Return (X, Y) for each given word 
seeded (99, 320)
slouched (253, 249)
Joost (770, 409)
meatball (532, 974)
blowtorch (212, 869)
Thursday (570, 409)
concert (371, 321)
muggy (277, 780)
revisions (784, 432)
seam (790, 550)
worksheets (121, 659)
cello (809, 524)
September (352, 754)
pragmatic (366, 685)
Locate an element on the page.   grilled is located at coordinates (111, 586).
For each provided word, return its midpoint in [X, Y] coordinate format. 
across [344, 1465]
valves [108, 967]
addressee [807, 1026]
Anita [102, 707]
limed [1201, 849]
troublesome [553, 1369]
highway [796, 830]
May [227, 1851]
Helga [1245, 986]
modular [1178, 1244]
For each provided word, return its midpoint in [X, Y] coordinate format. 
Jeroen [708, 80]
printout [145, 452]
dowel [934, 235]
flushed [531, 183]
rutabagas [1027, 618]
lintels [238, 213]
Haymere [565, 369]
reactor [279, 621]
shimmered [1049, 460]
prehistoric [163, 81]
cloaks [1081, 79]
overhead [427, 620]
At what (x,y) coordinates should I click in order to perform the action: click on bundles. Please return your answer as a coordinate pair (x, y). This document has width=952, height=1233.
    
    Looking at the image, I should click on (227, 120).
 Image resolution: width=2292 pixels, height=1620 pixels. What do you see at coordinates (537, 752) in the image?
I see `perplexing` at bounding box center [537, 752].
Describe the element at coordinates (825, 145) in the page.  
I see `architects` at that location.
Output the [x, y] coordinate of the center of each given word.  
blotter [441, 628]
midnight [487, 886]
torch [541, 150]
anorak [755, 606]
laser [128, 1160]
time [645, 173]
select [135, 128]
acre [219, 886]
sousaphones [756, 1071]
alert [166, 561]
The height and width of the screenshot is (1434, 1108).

★ ★ ★ ★

◆ **Problem to solve**
Format the data above as a JSON list of strings, with each line as a separate string and blank lines omitted.

◆ **Response to the exercise**
[
  "Return (X, Y) for each given word ",
  "seeded (99, 320)",
  "slouched (253, 249)",
  "Joost (770, 409)",
  "meatball (532, 974)",
  "blowtorch (212, 869)",
  "Thursday (570, 409)",
  "concert (371, 321)",
  "muggy (277, 780)",
  "revisions (784, 432)",
  "seam (790, 550)",
  "worksheets (121, 659)",
  "cello (809, 524)",
  "September (352, 754)",
  "pragmatic (366, 685)",
  "Locate an element on the page.   grilled is located at coordinates (111, 586).",
  "For each provided word, return its midpoint in [X, Y] coordinate format. ",
  "across [344, 1465]",
  "valves [108, 967]",
  "addressee [807, 1026]",
  "Anita [102, 707]",
  "limed [1201, 849]",
  "troublesome [553, 1369]",
  "highway [796, 830]",
  "May [227, 1851]",
  "Helga [1245, 986]",
  "modular [1178, 1244]",
  "For each provided word, return its midpoint in [X, Y] coordinate format. ",
  "Jeroen [708, 80]",
  "printout [145, 452]",
  "dowel [934, 235]",
  "flushed [531, 183]",
  "rutabagas [1027, 618]",
  "lintels [238, 213]",
  "Haymere [565, 369]",
  "reactor [279, 621]",
  "shimmered [1049, 460]",
  "prehistoric [163, 81]",
  "cloaks [1081, 79]",
  "overhead [427, 620]",
  "At what (x,y) coordinates should I click in order to perform the action: click on bundles. Please return your answer as a coordinate pair (x, y). This document has width=952, height=1233.",
  "    Looking at the image, I should click on (227, 120).",
  " Image resolution: width=2292 pixels, height=1620 pixels. What do you see at coordinates (537, 752) in the image?",
  "I see `perplexing` at bounding box center [537, 752].",
  "Describe the element at coordinates (825, 145) in the page.  ",
  "I see `architects` at that location.",
  "Output the [x, y] coordinate of the center of each given word.  ",
  "blotter [441, 628]",
  "midnight [487, 886]",
  "torch [541, 150]",
  "anorak [755, 606]",
  "laser [128, 1160]",
  "time [645, 173]",
  "select [135, 128]",
  "acre [219, 886]",
  "sousaphones [756, 1071]",
  "alert [166, 561]",
  "The height and width of the screenshot is (1434, 1108)."
]